-- Begin Records supplied --

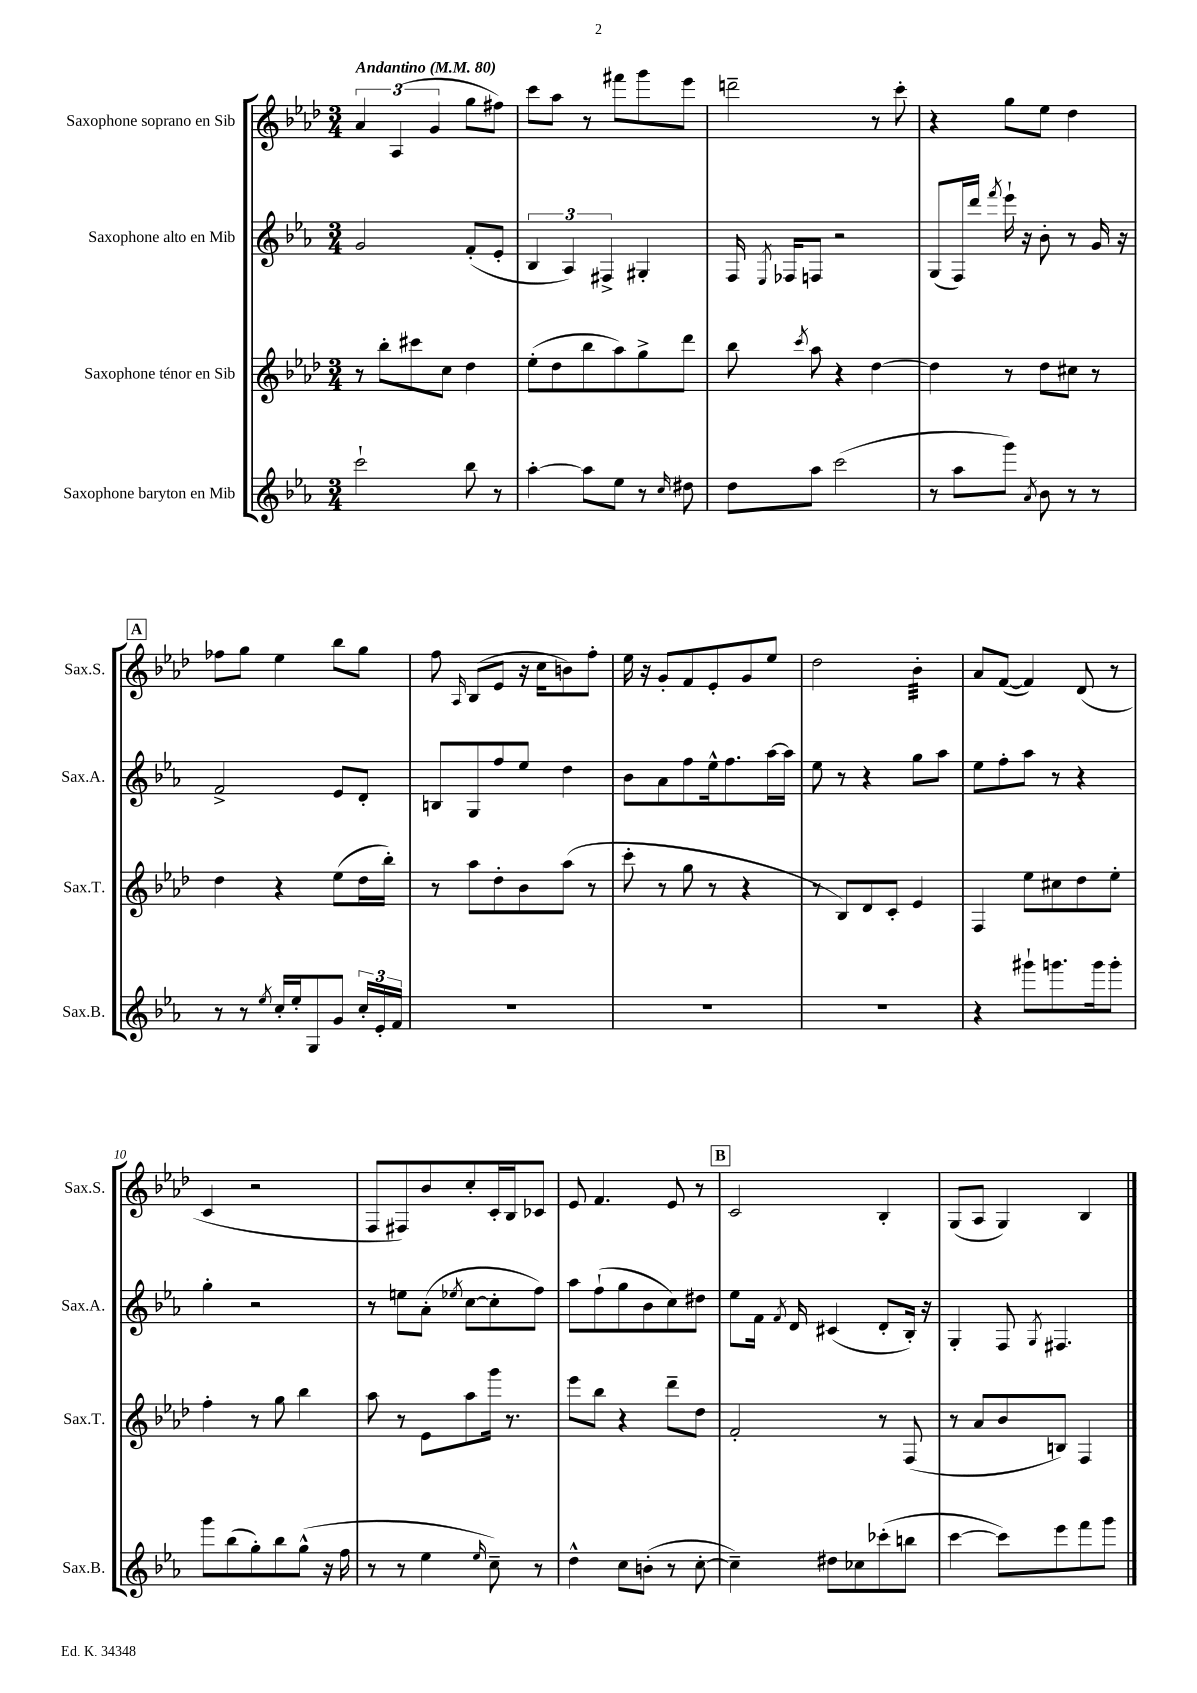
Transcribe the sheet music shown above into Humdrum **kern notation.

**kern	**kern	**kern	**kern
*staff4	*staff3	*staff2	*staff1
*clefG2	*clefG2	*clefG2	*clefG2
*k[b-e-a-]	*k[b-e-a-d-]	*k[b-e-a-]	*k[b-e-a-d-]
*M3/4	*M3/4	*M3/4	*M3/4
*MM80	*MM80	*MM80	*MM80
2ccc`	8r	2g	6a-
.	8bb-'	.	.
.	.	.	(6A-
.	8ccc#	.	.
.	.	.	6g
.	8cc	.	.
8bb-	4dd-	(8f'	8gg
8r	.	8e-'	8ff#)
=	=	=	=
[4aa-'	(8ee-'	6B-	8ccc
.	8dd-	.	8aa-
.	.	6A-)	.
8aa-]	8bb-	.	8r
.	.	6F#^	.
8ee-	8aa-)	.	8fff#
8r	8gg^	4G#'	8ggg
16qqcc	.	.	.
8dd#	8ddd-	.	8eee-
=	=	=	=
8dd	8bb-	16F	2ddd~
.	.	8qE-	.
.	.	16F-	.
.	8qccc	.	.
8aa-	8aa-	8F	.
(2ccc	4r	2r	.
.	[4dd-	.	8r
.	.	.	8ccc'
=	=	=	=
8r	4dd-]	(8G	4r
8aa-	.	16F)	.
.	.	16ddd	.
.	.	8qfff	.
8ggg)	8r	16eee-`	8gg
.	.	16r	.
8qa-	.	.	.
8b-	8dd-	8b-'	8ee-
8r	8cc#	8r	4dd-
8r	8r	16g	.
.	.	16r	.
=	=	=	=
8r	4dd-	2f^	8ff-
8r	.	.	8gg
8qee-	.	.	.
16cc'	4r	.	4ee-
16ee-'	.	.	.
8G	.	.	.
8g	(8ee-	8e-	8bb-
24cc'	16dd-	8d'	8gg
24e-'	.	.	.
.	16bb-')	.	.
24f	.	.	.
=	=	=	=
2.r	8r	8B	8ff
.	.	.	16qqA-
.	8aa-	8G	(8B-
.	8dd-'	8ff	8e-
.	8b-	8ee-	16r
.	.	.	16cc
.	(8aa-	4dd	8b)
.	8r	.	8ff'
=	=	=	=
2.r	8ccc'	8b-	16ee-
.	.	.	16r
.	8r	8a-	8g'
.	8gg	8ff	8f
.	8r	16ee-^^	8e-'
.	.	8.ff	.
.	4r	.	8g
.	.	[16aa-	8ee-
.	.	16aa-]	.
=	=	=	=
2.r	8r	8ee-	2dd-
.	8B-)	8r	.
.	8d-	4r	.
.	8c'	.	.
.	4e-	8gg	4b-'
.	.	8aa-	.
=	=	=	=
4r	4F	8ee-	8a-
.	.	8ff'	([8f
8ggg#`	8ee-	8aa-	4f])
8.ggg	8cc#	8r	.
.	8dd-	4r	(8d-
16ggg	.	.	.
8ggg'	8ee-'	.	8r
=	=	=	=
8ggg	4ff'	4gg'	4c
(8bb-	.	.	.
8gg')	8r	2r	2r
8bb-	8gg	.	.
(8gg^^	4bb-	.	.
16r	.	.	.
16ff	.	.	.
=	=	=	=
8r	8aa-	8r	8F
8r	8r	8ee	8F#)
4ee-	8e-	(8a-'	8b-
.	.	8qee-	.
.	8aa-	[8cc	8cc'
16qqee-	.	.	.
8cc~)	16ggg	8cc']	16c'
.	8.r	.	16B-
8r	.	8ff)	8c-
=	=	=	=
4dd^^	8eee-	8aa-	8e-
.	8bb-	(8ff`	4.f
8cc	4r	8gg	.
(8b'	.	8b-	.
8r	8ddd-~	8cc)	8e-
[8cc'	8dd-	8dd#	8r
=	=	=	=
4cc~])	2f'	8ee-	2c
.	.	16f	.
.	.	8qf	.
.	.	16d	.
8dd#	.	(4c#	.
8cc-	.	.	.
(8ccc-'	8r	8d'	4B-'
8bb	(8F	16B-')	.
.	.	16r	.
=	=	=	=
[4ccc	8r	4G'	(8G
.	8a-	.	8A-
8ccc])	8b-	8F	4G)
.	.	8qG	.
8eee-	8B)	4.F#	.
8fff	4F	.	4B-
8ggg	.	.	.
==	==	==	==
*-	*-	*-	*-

-- End Records supplied --
-- Begin Records supplied --

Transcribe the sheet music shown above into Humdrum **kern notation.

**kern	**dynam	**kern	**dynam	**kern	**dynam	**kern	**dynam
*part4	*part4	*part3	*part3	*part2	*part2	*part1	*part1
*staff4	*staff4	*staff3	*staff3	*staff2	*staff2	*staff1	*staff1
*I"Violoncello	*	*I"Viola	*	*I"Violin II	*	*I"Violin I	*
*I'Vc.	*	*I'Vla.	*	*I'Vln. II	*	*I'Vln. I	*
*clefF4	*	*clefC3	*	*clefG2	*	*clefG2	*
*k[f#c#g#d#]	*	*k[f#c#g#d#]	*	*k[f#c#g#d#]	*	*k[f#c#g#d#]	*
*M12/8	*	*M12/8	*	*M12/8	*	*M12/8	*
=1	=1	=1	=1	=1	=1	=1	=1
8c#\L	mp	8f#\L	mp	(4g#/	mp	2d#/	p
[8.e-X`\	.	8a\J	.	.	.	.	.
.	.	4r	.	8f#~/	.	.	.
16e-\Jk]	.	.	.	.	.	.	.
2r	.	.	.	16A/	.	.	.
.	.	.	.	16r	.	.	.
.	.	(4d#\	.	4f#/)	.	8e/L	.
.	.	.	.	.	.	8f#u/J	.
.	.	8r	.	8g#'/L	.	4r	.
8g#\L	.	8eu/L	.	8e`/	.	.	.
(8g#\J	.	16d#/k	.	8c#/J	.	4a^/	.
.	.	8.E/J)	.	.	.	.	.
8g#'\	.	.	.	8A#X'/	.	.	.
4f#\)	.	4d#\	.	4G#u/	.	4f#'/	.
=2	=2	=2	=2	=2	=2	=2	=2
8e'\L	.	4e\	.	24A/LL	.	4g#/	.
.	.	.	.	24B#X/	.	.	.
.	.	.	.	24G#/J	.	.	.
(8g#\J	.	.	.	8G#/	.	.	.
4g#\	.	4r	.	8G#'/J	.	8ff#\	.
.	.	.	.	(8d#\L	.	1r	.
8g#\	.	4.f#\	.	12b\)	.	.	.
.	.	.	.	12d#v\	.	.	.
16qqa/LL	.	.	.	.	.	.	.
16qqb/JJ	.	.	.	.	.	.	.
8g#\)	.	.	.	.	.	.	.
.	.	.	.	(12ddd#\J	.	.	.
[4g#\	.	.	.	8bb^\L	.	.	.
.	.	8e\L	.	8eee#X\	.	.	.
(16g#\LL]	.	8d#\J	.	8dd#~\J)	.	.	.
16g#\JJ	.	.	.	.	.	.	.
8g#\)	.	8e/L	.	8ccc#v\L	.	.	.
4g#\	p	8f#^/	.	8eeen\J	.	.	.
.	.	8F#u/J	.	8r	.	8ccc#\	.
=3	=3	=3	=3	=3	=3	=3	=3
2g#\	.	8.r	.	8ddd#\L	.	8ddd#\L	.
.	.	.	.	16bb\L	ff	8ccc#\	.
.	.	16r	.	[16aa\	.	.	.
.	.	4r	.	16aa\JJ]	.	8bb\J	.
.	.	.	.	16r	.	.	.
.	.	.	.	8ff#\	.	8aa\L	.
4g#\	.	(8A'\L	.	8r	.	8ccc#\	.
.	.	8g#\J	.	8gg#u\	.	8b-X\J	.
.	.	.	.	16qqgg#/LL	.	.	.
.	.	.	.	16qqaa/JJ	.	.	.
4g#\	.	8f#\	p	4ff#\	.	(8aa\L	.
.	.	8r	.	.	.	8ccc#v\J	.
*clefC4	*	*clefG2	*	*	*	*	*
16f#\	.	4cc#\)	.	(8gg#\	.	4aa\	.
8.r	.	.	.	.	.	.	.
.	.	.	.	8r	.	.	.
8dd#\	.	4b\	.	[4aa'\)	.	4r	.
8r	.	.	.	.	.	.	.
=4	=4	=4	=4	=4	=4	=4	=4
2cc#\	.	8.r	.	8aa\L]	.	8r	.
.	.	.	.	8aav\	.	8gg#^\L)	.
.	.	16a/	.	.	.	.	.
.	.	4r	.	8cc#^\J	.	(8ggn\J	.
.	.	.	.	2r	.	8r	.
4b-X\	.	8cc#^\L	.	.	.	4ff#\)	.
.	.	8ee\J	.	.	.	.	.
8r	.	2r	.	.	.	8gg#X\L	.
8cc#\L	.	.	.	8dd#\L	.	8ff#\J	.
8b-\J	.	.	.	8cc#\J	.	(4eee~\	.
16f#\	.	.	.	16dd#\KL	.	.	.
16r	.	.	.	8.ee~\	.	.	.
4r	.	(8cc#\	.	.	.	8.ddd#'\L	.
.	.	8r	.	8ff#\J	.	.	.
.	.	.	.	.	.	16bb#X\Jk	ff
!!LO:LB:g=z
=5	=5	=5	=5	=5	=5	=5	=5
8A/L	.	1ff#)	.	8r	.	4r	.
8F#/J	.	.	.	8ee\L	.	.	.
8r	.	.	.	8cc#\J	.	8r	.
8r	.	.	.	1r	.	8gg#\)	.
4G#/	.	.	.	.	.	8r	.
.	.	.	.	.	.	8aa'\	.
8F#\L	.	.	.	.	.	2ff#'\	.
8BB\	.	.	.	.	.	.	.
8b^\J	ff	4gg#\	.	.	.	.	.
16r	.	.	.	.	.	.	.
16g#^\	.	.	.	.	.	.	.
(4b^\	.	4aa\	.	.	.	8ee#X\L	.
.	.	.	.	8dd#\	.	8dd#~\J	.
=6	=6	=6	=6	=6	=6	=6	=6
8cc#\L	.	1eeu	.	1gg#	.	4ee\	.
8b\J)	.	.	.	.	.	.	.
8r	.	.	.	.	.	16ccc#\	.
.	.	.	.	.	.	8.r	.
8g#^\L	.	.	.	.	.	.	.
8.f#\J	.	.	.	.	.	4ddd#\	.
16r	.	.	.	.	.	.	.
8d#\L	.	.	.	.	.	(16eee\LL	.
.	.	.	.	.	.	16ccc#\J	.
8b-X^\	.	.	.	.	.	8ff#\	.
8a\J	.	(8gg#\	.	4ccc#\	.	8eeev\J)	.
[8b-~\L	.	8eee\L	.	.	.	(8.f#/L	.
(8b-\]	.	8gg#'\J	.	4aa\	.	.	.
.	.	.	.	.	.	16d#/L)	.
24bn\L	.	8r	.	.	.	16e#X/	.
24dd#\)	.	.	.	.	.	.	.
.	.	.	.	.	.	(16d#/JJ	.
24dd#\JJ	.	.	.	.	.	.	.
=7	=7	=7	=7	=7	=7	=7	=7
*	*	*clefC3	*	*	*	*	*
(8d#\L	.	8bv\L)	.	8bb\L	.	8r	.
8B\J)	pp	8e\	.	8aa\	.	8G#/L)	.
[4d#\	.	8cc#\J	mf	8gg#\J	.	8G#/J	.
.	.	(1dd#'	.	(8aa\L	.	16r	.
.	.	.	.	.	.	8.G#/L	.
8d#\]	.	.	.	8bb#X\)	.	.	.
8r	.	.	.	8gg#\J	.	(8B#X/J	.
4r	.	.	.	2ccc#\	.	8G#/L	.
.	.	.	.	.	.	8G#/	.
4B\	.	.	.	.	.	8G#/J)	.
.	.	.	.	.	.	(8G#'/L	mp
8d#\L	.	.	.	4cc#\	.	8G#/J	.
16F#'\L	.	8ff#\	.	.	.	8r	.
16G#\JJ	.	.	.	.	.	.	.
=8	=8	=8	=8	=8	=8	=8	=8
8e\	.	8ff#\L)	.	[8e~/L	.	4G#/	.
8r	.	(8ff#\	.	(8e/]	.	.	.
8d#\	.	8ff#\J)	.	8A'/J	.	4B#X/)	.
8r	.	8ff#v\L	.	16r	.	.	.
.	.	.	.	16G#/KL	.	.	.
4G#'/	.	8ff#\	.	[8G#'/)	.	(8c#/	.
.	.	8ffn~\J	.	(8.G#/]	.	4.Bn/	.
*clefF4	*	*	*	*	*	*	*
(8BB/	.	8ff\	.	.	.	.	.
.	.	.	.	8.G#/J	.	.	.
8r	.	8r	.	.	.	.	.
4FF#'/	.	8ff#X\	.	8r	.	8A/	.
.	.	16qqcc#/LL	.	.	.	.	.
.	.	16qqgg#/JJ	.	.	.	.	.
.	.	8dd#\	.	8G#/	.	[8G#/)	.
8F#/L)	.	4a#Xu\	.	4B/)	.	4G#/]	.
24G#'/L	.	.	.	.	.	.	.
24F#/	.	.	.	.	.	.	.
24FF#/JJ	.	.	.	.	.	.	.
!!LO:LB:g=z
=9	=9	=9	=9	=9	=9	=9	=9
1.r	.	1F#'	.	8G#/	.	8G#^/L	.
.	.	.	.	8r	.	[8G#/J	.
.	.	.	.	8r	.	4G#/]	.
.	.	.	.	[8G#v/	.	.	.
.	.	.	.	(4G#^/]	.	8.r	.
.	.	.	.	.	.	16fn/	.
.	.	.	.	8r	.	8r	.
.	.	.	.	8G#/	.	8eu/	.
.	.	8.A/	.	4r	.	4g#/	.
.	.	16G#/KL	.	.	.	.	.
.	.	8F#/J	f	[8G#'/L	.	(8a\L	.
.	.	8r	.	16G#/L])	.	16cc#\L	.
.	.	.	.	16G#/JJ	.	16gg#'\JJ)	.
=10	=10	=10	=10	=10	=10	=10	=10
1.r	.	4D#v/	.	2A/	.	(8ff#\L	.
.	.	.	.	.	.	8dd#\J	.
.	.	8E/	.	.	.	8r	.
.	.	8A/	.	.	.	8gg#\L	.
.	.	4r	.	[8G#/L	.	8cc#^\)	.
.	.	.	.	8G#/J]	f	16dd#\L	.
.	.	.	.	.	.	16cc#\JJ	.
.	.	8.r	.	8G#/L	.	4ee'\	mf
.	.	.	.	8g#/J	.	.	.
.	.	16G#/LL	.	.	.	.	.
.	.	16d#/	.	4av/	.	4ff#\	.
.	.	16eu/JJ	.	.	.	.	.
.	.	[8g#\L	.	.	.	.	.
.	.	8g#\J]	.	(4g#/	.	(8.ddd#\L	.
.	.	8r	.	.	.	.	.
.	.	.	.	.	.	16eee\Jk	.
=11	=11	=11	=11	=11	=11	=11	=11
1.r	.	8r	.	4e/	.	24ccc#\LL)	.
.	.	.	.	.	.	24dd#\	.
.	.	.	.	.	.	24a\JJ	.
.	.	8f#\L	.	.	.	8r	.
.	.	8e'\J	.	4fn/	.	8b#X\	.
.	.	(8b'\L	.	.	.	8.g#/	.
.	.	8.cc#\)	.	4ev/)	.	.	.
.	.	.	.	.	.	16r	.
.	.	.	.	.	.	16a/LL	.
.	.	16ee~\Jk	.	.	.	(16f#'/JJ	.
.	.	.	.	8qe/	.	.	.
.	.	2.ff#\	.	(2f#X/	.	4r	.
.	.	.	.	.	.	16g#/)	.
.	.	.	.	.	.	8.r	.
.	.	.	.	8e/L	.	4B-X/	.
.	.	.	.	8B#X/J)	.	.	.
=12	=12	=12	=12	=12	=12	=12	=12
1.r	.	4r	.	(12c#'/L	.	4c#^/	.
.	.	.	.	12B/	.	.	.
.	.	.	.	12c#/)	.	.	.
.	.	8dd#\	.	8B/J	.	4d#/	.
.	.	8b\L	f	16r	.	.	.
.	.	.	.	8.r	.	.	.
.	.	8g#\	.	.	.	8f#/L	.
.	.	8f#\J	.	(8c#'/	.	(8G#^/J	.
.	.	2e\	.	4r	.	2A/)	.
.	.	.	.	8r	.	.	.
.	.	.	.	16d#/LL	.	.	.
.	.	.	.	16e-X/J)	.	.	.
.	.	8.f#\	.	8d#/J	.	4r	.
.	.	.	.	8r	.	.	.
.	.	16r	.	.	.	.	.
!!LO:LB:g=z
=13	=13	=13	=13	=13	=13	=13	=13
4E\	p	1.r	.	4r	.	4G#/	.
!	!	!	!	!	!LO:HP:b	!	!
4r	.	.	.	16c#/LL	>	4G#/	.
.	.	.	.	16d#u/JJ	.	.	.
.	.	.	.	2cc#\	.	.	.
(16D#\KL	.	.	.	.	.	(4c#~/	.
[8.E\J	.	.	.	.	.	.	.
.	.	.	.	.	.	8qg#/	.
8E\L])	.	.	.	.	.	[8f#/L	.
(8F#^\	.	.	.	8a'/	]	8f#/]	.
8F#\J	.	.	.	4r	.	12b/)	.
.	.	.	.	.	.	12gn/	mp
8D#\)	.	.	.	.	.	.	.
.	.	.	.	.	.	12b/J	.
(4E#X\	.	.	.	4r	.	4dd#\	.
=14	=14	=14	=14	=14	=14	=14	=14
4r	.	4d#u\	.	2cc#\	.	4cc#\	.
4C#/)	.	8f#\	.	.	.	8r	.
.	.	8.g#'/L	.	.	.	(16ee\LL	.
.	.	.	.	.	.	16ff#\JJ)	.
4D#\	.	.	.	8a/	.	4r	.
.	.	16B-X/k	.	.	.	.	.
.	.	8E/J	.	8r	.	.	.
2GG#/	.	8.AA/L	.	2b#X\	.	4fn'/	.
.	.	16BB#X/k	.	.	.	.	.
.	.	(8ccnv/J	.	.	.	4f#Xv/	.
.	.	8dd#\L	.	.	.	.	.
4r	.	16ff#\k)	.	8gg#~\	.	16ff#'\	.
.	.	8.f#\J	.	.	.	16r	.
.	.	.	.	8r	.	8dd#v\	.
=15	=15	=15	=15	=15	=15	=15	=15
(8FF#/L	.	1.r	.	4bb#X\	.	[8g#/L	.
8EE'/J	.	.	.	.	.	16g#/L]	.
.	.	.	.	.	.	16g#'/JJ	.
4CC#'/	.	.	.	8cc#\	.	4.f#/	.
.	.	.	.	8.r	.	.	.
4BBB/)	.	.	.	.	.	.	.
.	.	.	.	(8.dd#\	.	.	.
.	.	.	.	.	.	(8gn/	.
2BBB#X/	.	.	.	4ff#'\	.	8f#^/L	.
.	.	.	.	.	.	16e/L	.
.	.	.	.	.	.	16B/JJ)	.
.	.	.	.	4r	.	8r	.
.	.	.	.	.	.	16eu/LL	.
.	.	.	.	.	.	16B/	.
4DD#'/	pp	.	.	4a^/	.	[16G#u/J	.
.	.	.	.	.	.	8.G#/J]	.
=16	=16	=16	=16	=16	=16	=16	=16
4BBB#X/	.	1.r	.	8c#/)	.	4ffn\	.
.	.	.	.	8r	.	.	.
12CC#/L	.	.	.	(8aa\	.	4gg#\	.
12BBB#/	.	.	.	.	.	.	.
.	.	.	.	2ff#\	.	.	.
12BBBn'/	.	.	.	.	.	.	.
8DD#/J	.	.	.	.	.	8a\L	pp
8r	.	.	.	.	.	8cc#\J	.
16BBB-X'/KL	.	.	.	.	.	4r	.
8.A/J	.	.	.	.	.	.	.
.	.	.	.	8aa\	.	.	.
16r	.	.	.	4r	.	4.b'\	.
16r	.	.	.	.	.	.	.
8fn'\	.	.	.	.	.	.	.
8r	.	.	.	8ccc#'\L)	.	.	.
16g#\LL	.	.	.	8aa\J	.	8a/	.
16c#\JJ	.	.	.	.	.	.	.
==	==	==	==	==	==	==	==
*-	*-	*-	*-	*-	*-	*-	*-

-- End Records supplied --

Stated goal: Count the lines in the records above that contain the string "kern", treating uppercase and lowercase as different. Reply with the number alone.

Completed task: 4